_Work to be completed_.
How many lines in the records below contain the word "none"? Answer with the number alone.

(Records from a collection)
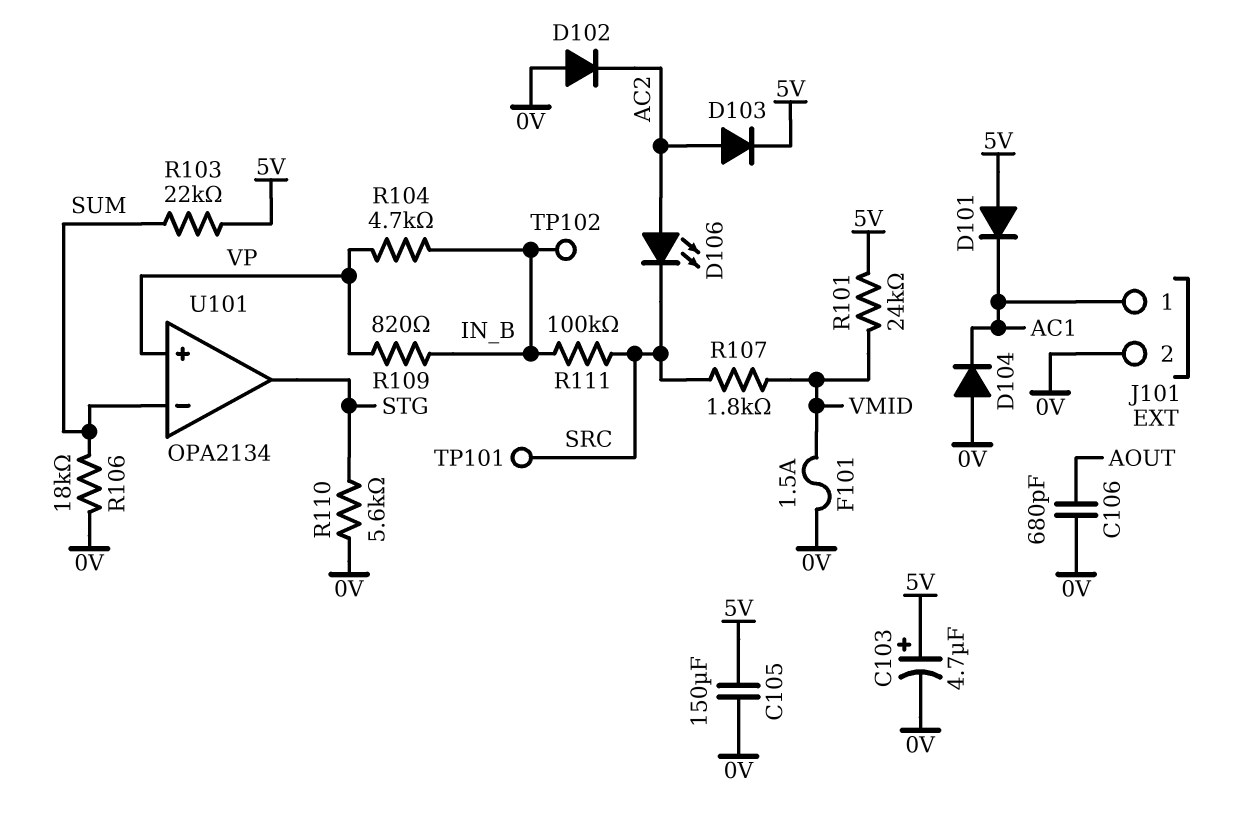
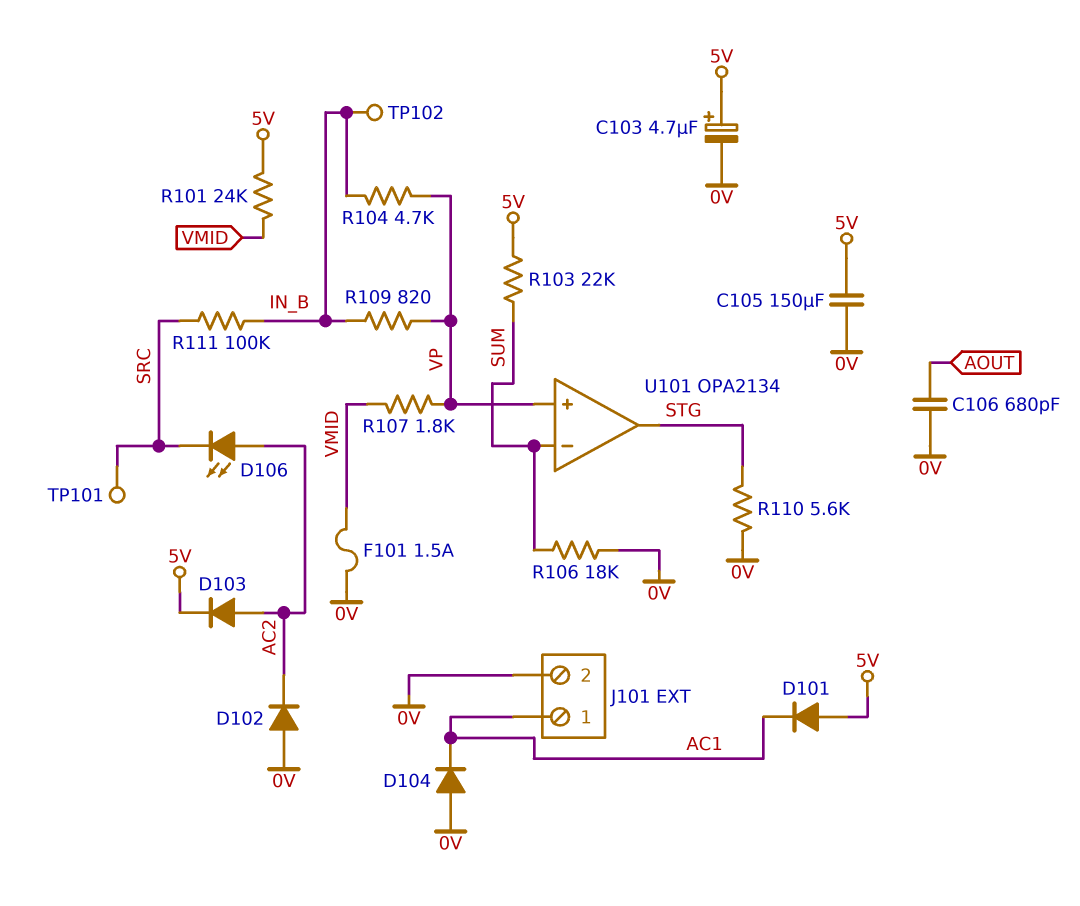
R107: 1.8k (SRC, VMID) -> 1.8k (VMID, VP)

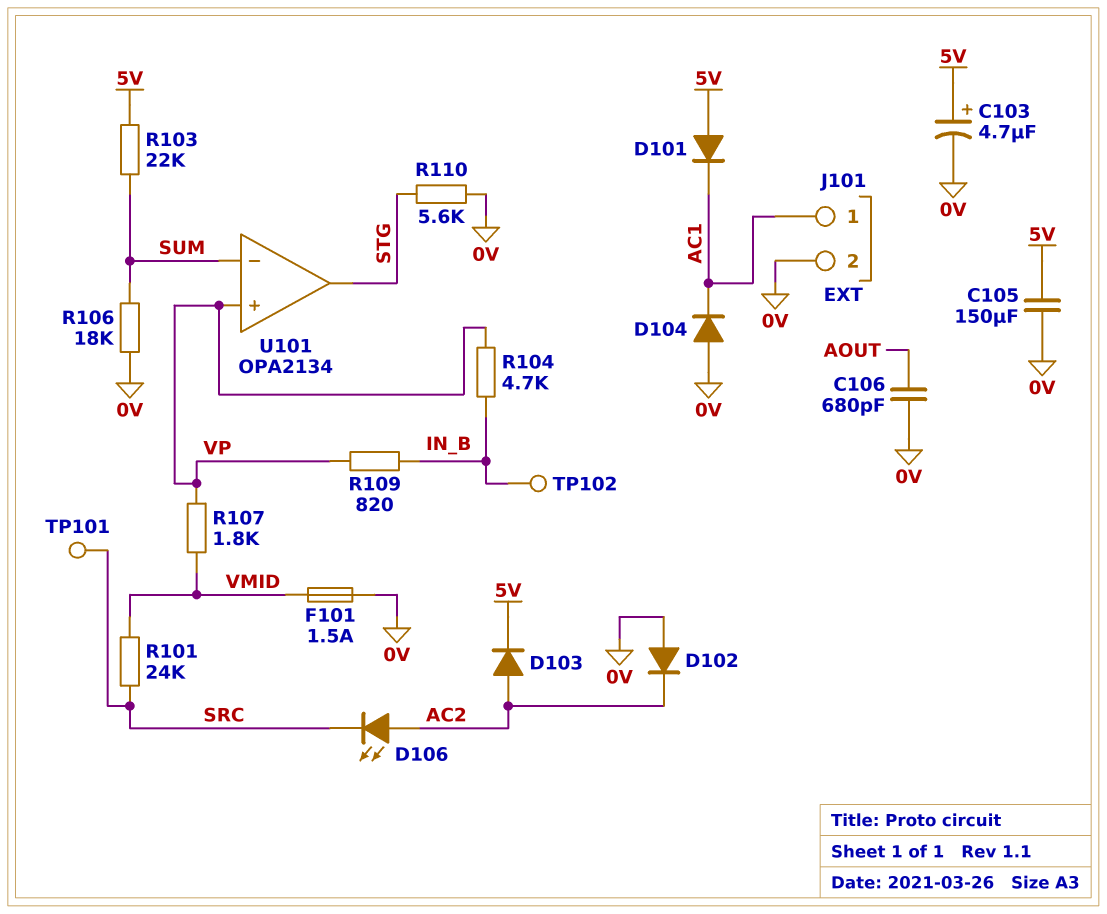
R101: 24k (5V, VMID) -> 24k (SRC, VMID)
R111: 100k (IN_B, SRC) -> none

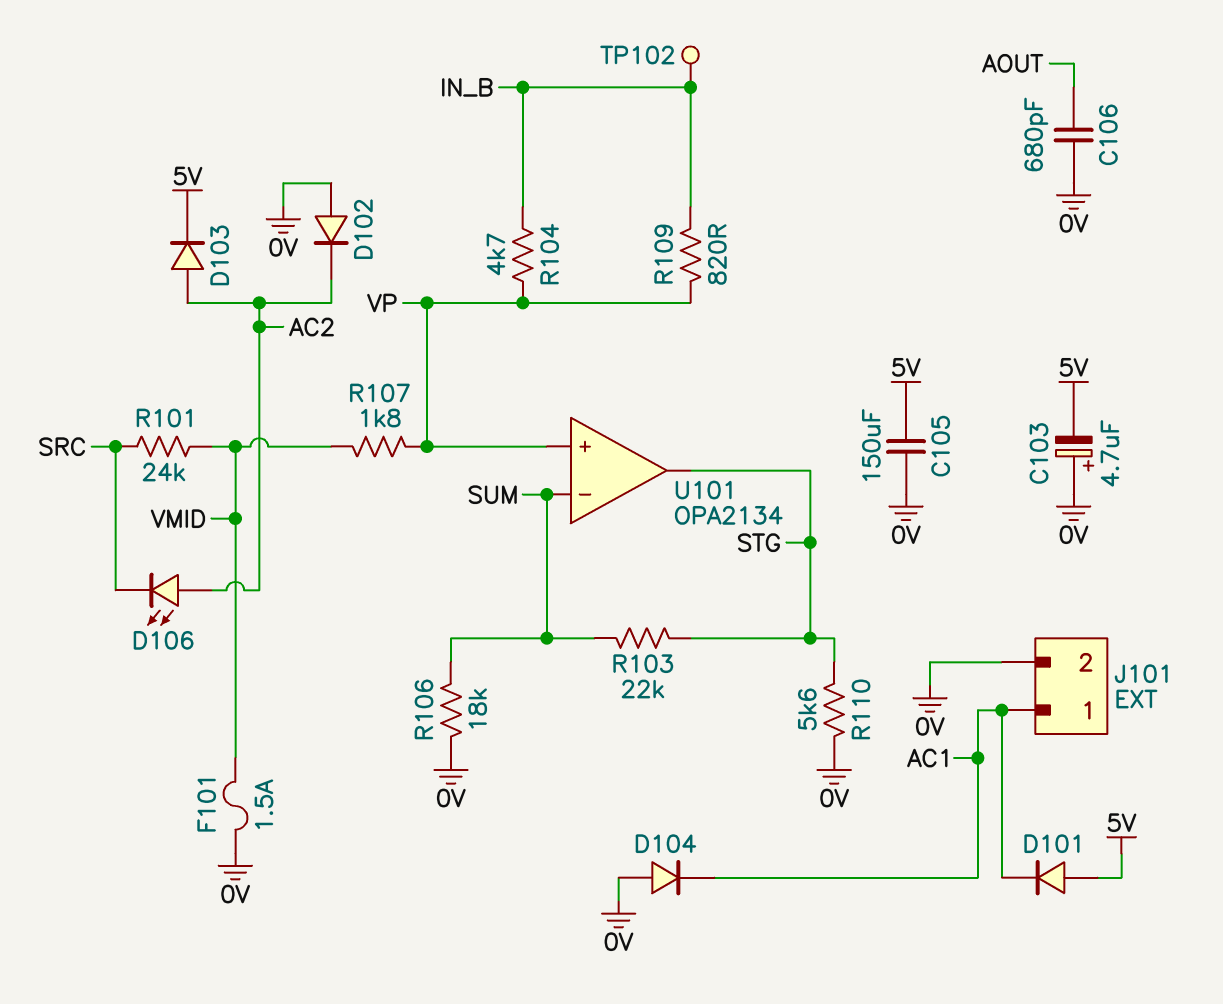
C103: 4.7uF (plus 5V, minus 0V) -> 4.7uF (plus 0V, minus 5V)
R103: 22k (5V, SUM) -> 22k (STG, SUM)
TP101: test point (SRC) -> none

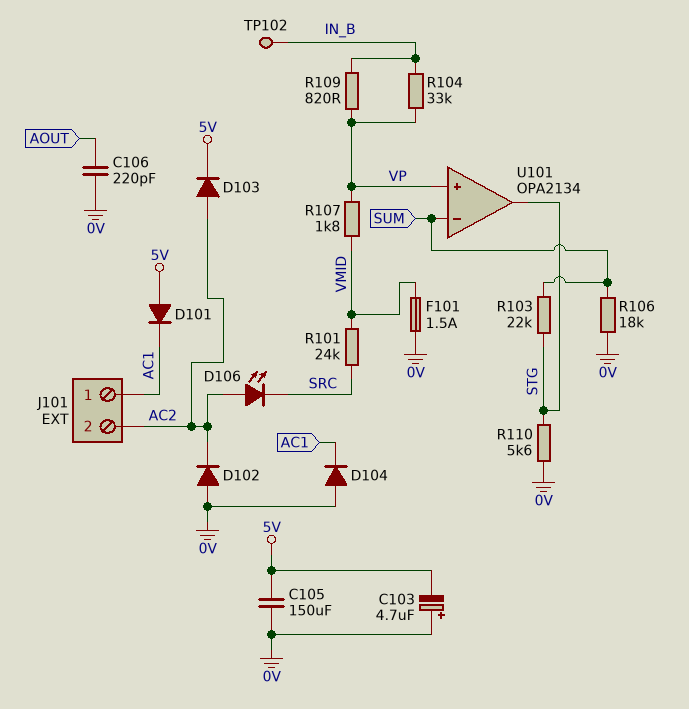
C106: 680pF (0V, AOUT) -> 220pF (0V, AOUT)
J101 pin 2: 0V -> AC2
R104: 4.7k (IN_B, VP) -> 33k (IN_B, VP)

_Task solution_.
2